COLLECTED DATA.

_ _ _ _

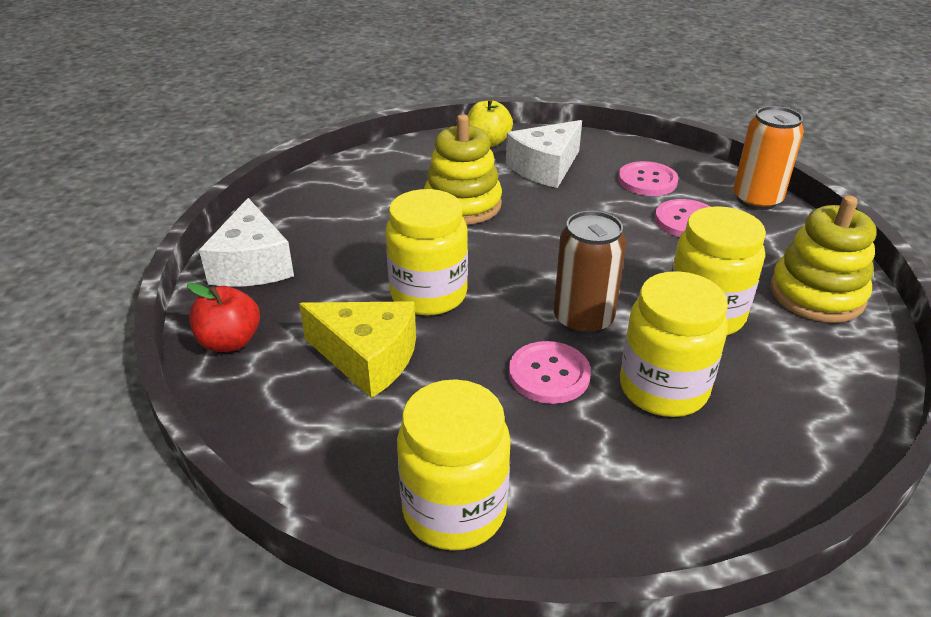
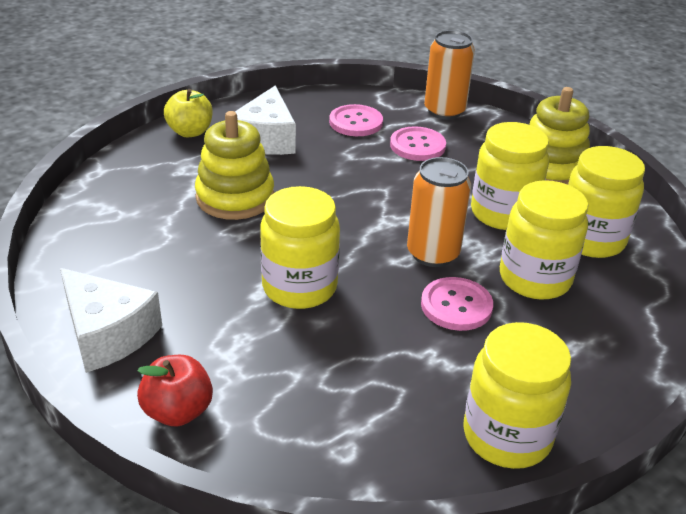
camera: 40 degrees left, 0 degrees up
(368, 358) = (314, 362): yellow cheese -> none
(583, 320) = (433, 253): brown can -> orange can
(780, 381) = (590, 239): none -> yellow jar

_ _ _ _

EXERCISE DESCRIPTION.
Write every line above out again exactly; pictures do not belong in the copy.

COMPLETED EXERCISE.
camera: 40 degrees left, 0 degrees up
(368, 358) = (314, 362): yellow cheese -> none
(583, 320) = (433, 253): brown can -> orange can
(780, 381) = (590, 239): none -> yellow jar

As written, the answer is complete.